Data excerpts
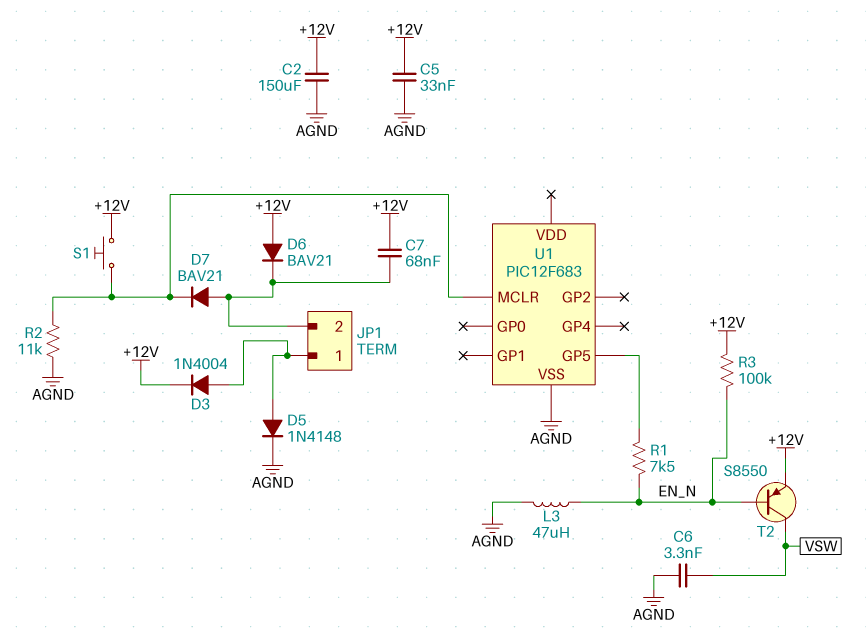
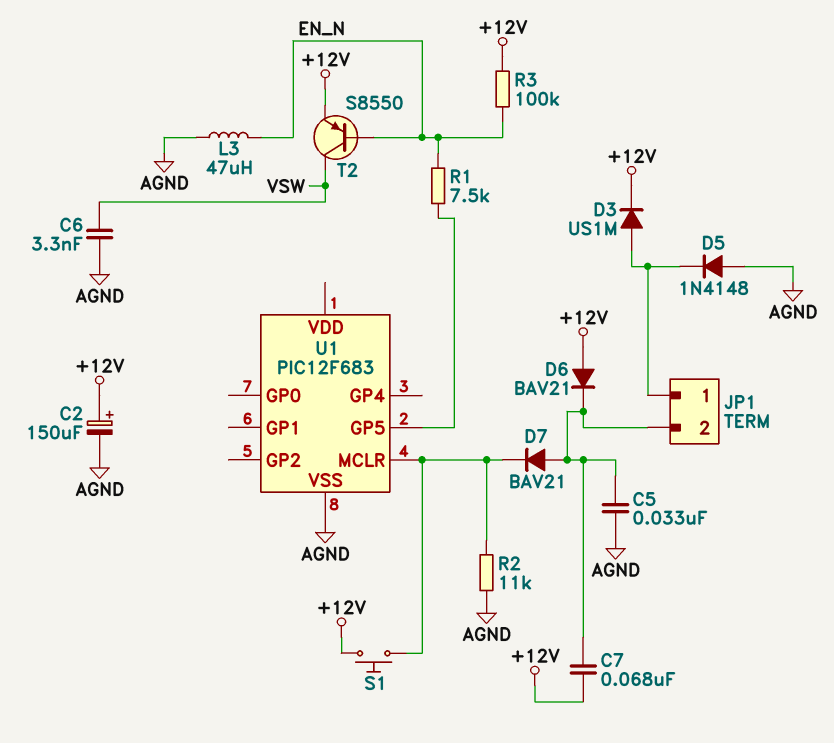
C2: 150uF (+12V, AGND) -> 150uF (plus +12V, minus AGND)
C5: 33nF (+12V, AGND) -> 33nF (AGND, JP1/2)
D3: diode 1N4004 (A JP1/1, K +12V) -> diode US1M (A JP1/1, K +12V)
D5: diode 1N4148 (A JP1/1, K AGND) -> diode 1N4148 (A AGND, K JP1/1)

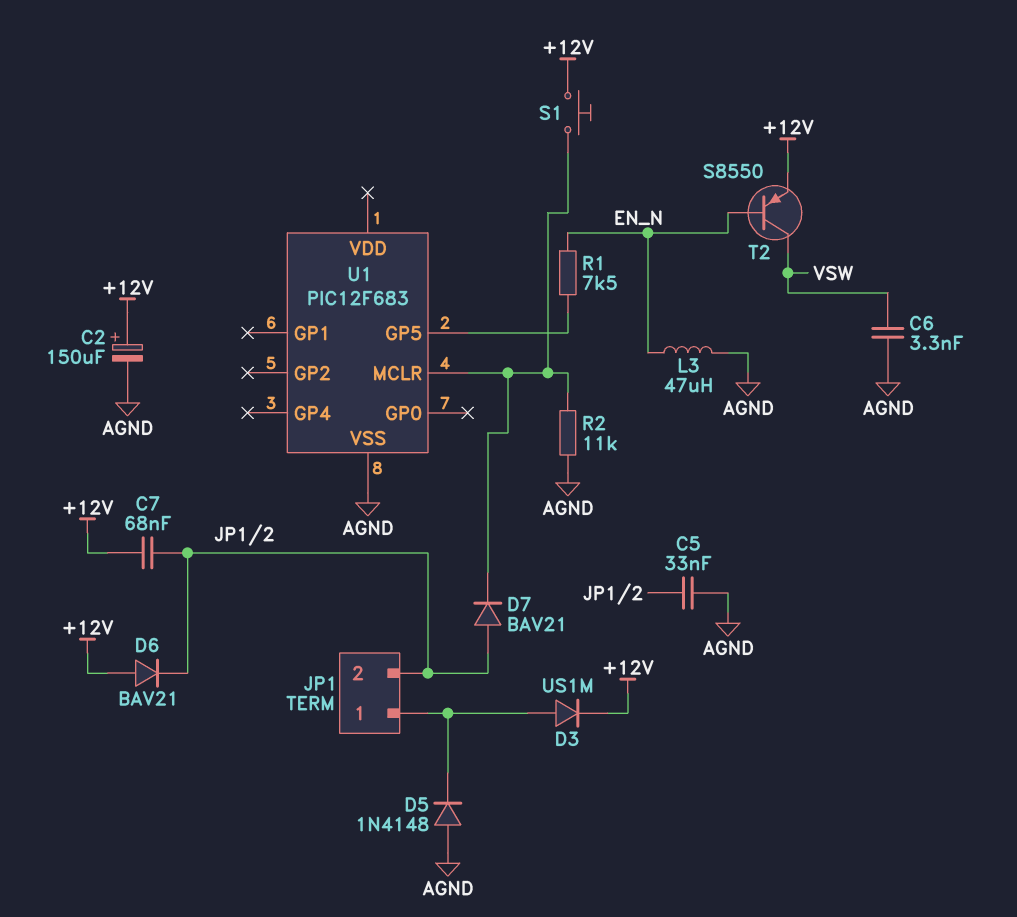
R3: 100k (+12V, EN_N) -> none

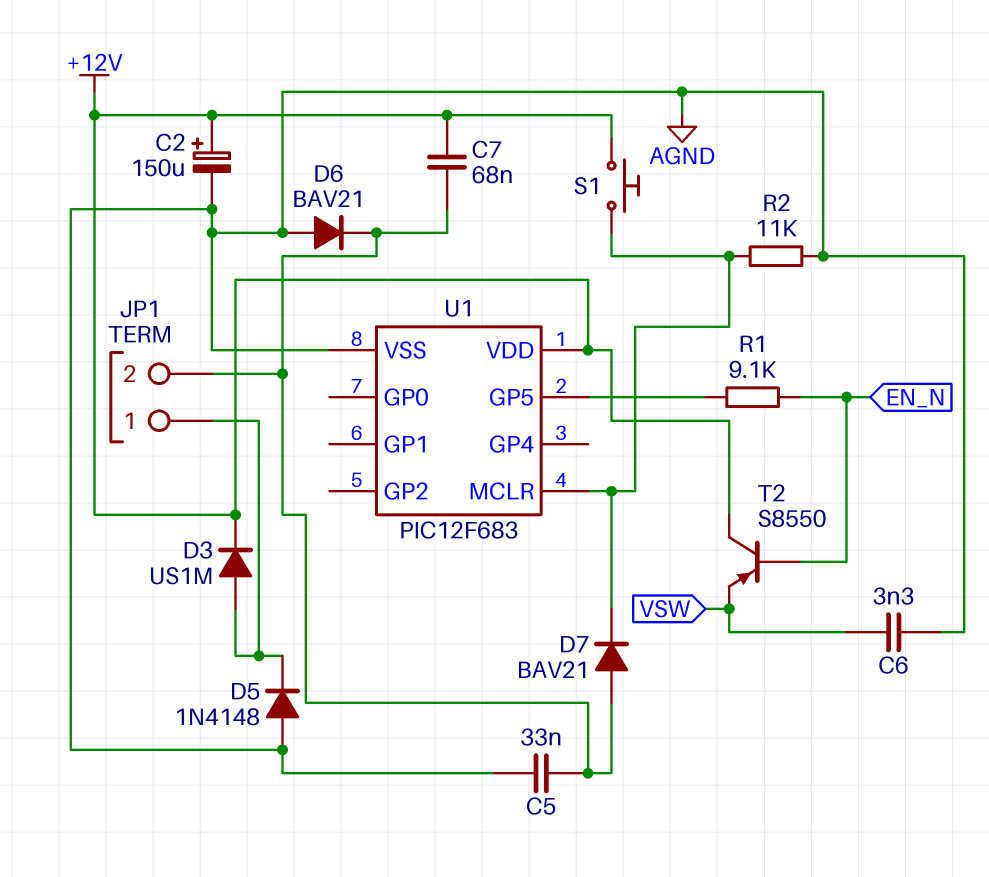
D6: diode BAV21 (A +12V, K JP1/2) -> diode BAV21 (A AGND, K JP1/2)
L3: 47uH (AGND, EN_N) -> none
R1: 7.5k (EN_N, U1/GP5) -> 9.1k (EN_N, U1/GP5)
T2: PNP S8550 (B EN_N, C VSW, E +12V) -> PNP S8550 (B EN_N, C +12V, E VSW)
U1 pin VDD: none -> +12V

● **EXERCISE DESCRIPTION**:
Without the pictures, repeat exactly the lines running from the line containing "R3: 100k (+12V, EN_N) -> none" through the end of the data, both ends included.

● **EXERCISE OUTPUT**:
R3: 100k (+12V, EN_N) -> none

D6: diode BAV21 (A +12V, K JP1/2) -> diode BAV21 (A AGND, K JP1/2)
L3: 47uH (AGND, EN_N) -> none
R1: 7.5k (EN_N, U1/GP5) -> 9.1k (EN_N, U1/GP5)
T2: PNP S8550 (B EN_N, C VSW, E +12V) -> PNP S8550 (B EN_N, C +12V, E VSW)
U1 pin VDD: none -> +12V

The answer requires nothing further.